* ABOUT THIS EXERCISE *
Count every line below that holds "camera". The answer is the number alone.

* RECORDED DATA *
────────────────────────────────────────
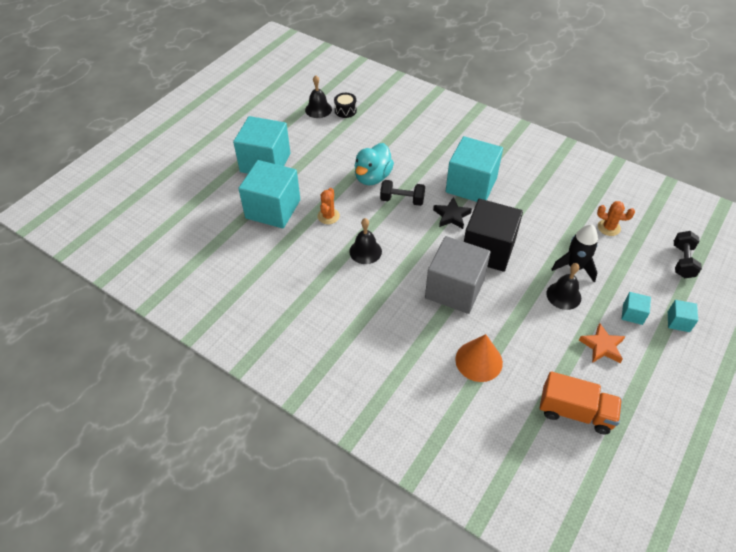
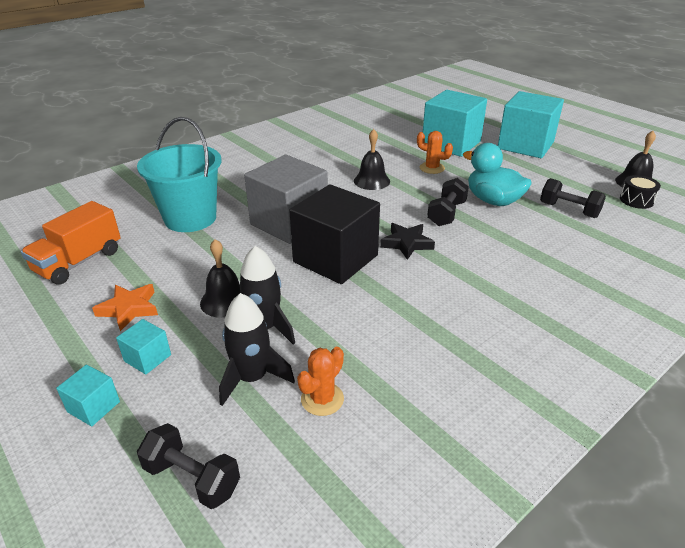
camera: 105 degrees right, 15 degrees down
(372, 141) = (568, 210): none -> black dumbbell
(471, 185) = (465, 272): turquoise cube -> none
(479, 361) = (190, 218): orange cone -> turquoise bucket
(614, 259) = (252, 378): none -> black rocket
────────────────────────────────────────
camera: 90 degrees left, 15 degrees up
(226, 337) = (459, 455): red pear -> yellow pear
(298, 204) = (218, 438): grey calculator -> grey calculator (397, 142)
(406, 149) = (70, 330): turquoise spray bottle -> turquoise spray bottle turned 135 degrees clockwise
────────────────────────────────────────
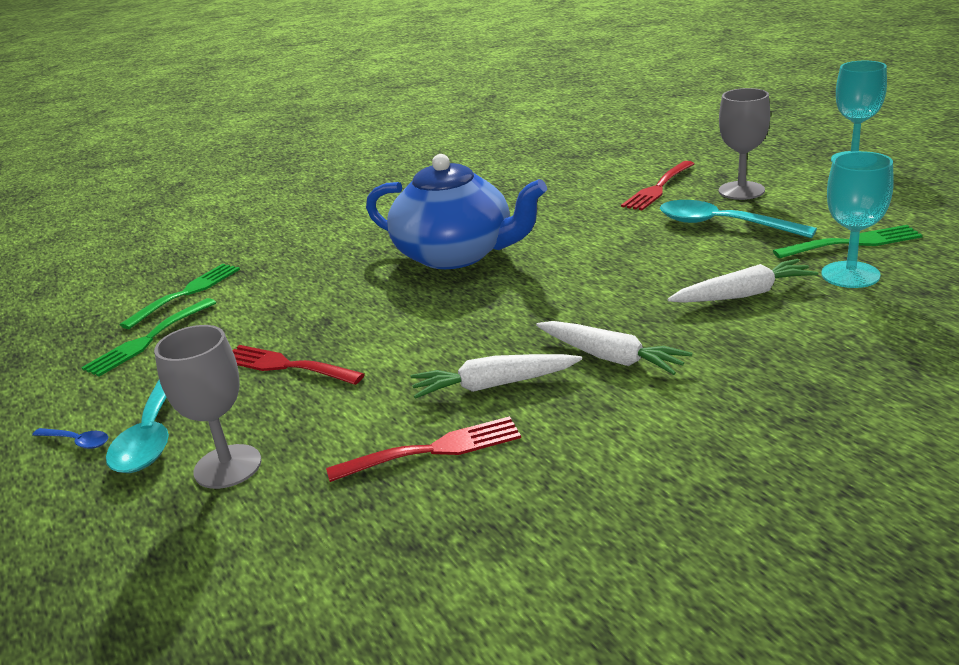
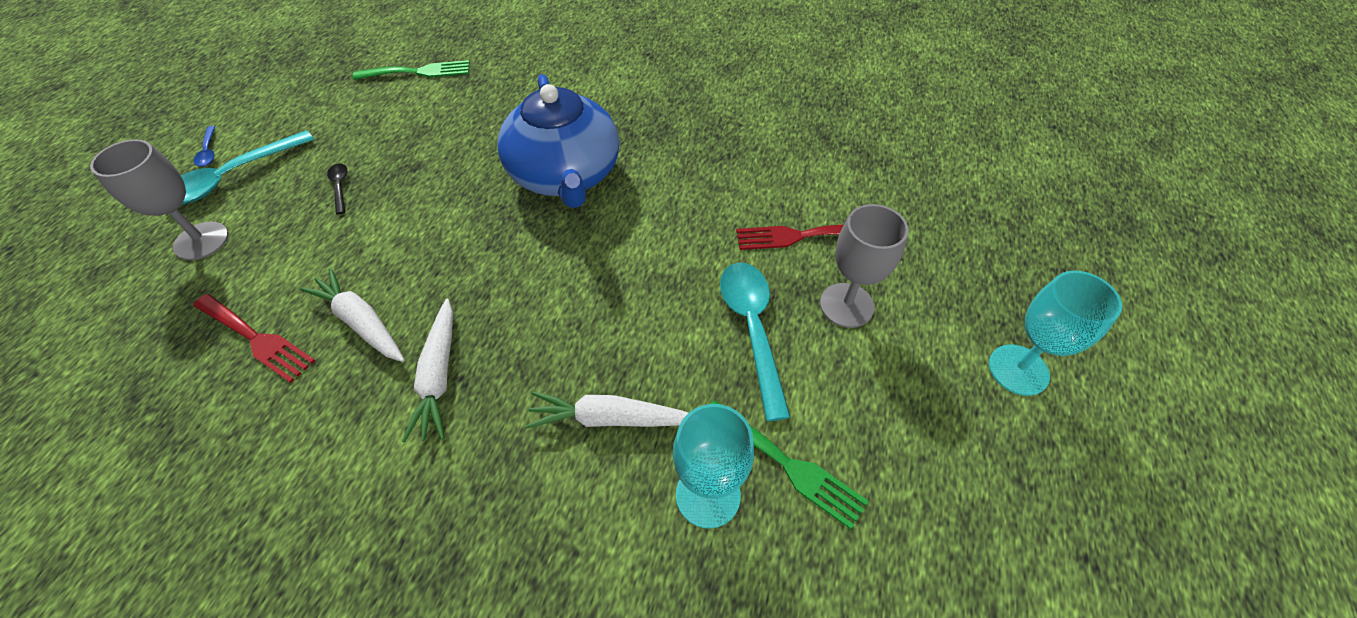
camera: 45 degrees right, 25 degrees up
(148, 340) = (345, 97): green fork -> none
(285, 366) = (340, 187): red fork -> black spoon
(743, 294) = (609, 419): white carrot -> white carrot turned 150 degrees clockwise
────────────────────────────────────────
* THE COMPLETED TASK *
3